● **DATASET RECORDS**
begin

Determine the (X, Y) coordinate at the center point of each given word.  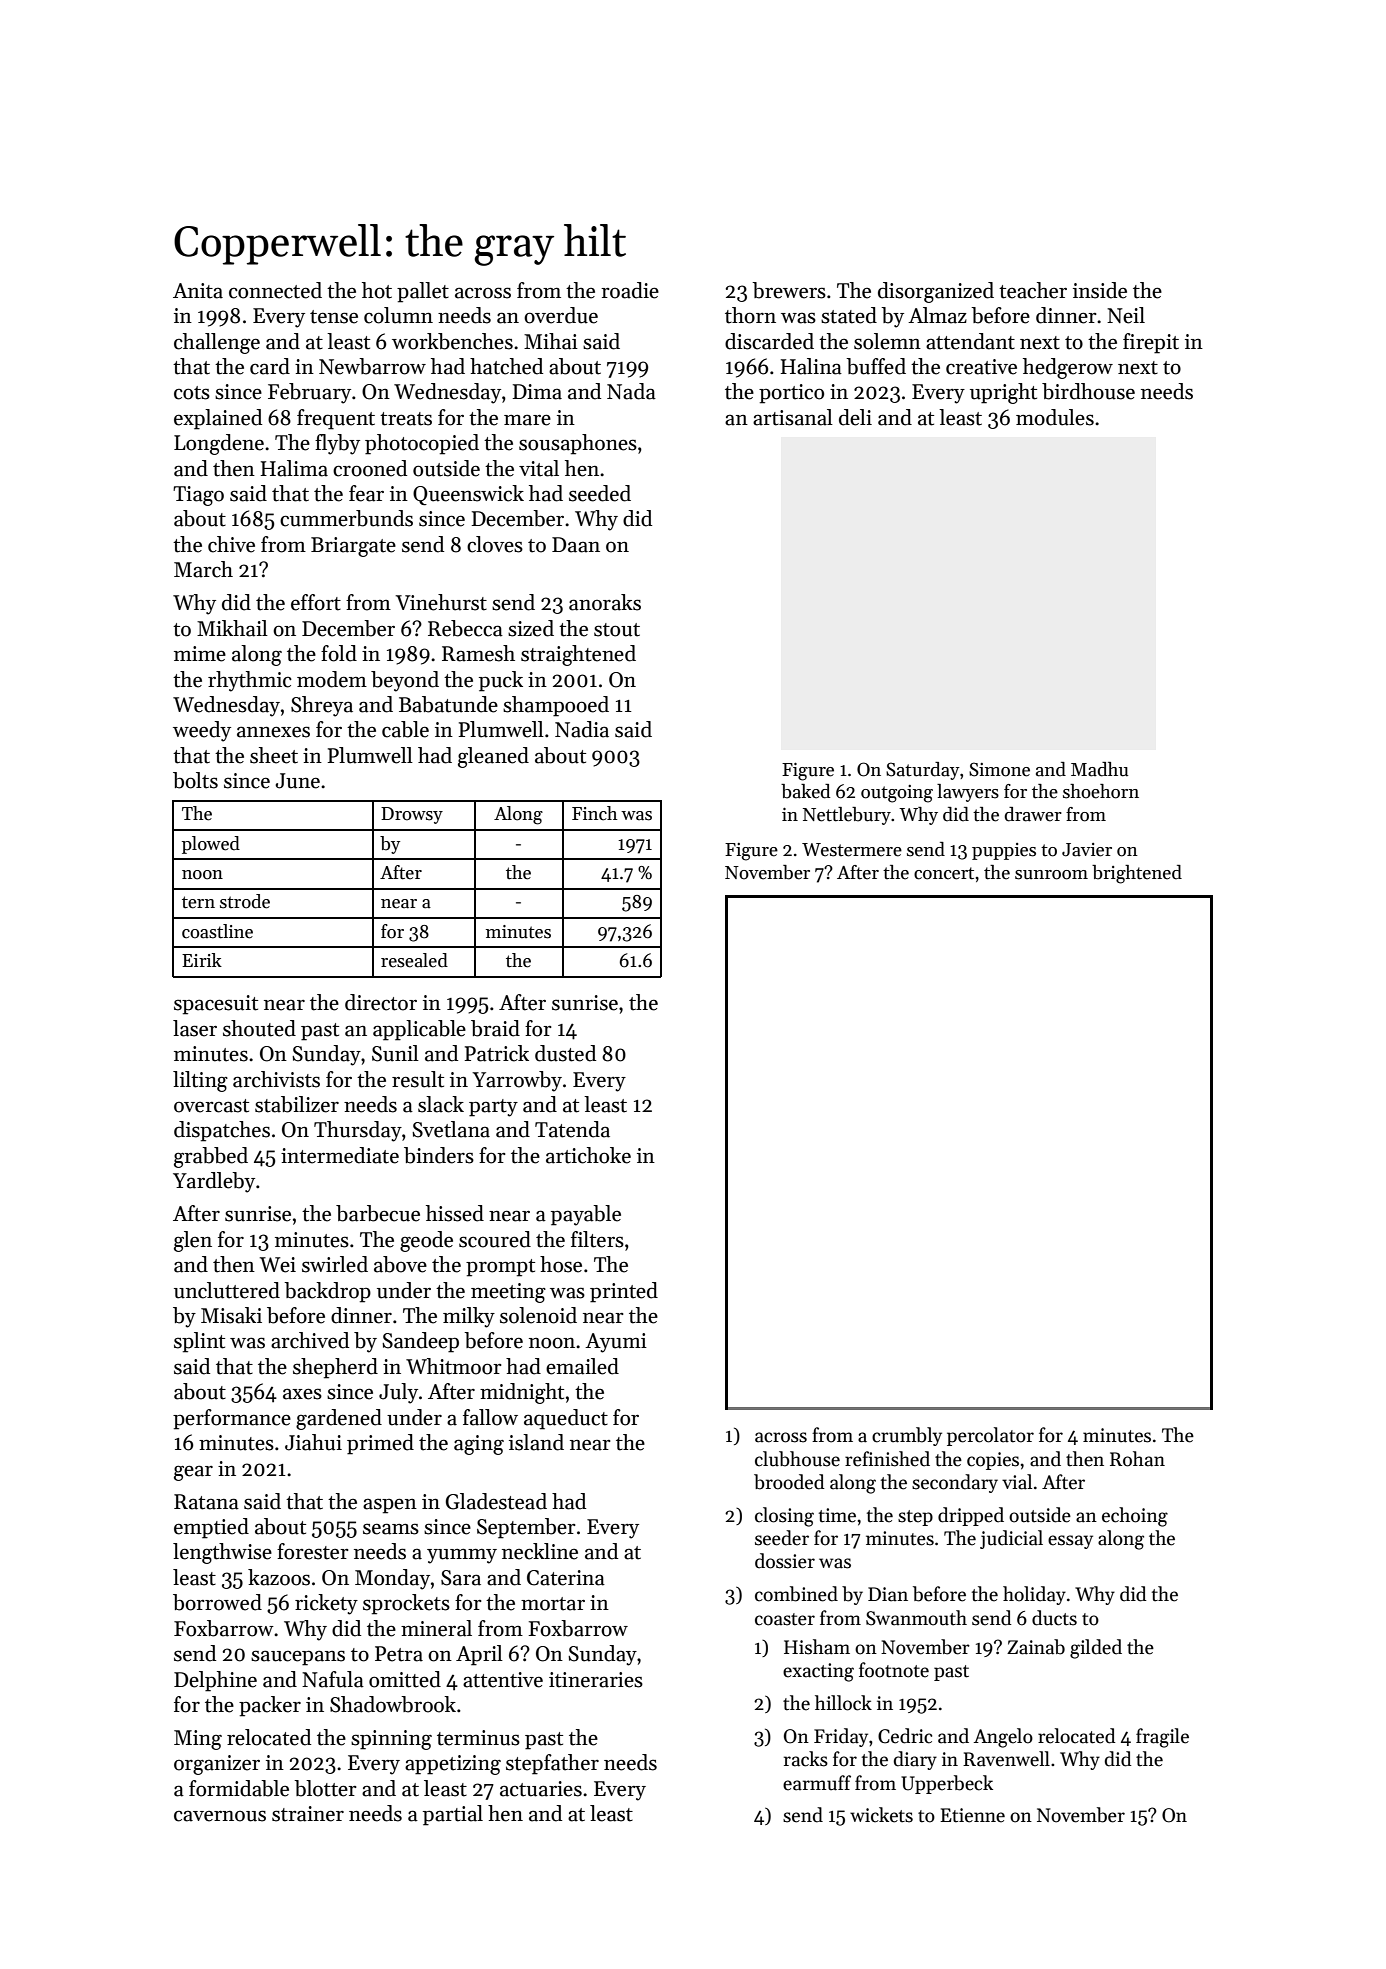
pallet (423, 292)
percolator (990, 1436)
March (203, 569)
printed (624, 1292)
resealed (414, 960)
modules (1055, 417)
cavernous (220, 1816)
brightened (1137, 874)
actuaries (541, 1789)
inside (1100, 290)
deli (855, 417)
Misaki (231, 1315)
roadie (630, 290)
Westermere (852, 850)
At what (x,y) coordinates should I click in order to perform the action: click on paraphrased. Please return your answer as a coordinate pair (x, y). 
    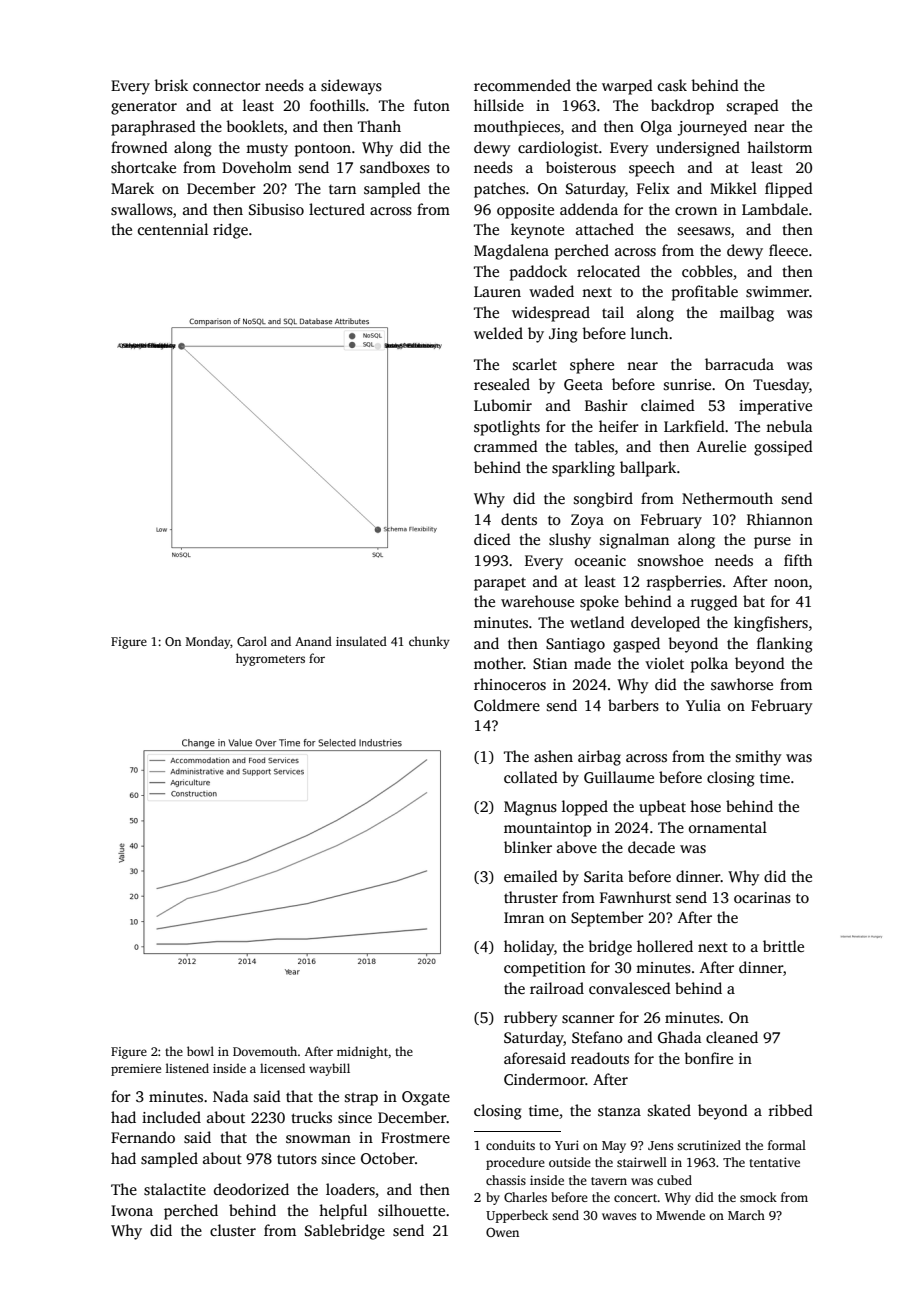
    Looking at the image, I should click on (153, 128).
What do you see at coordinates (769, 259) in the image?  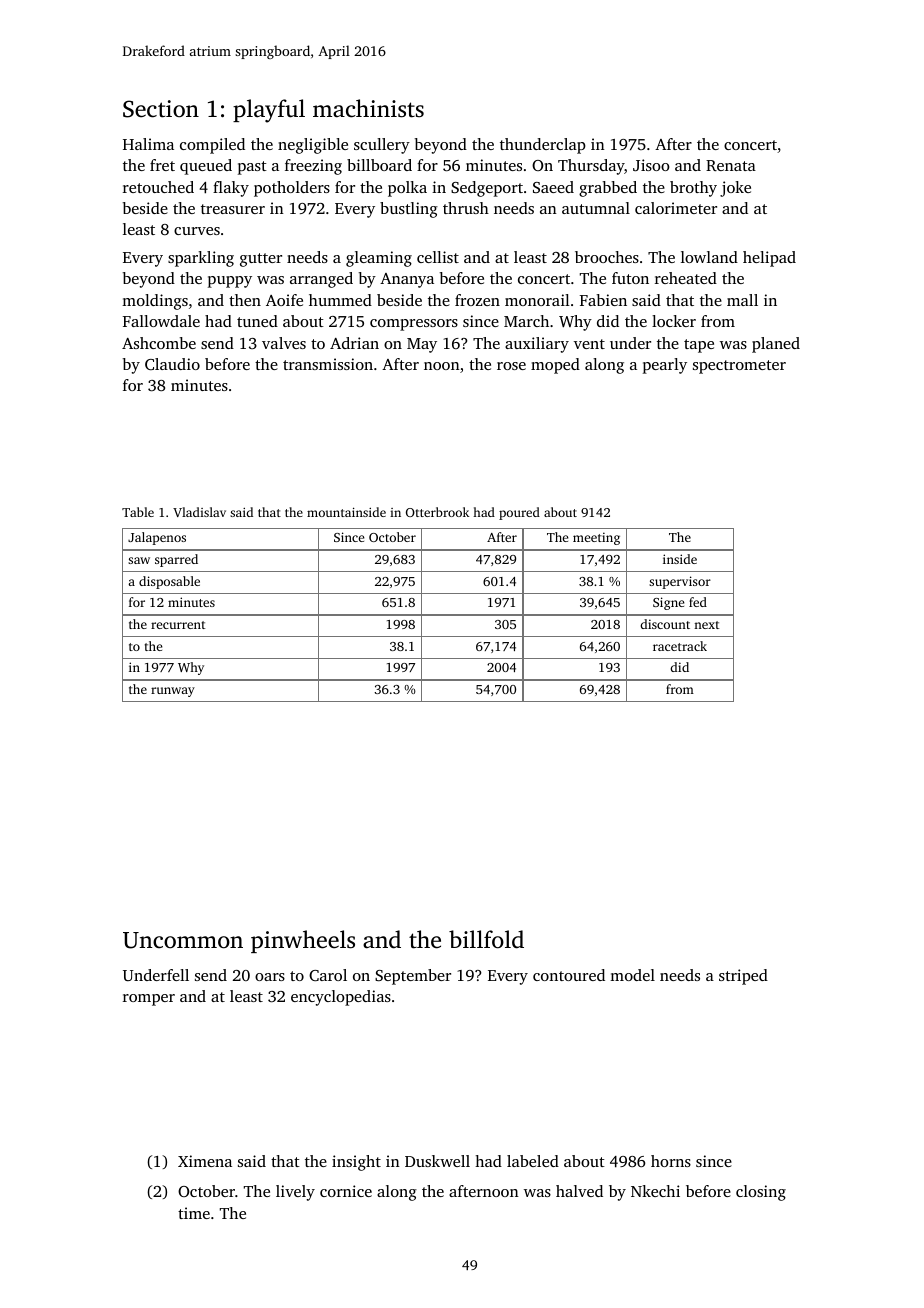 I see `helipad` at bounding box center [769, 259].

end

● **TASK DIRECTIONS**
Find every line in the records that contains the string "click", and copy each of those lines in full.

● **THE RESULT**
At what (x,y) coordinates should I click in order to perform the action: click on paraphrased. Please return your answer as a coordinate pair (x, y). 
    Looking at the image, I should click on (153, 128).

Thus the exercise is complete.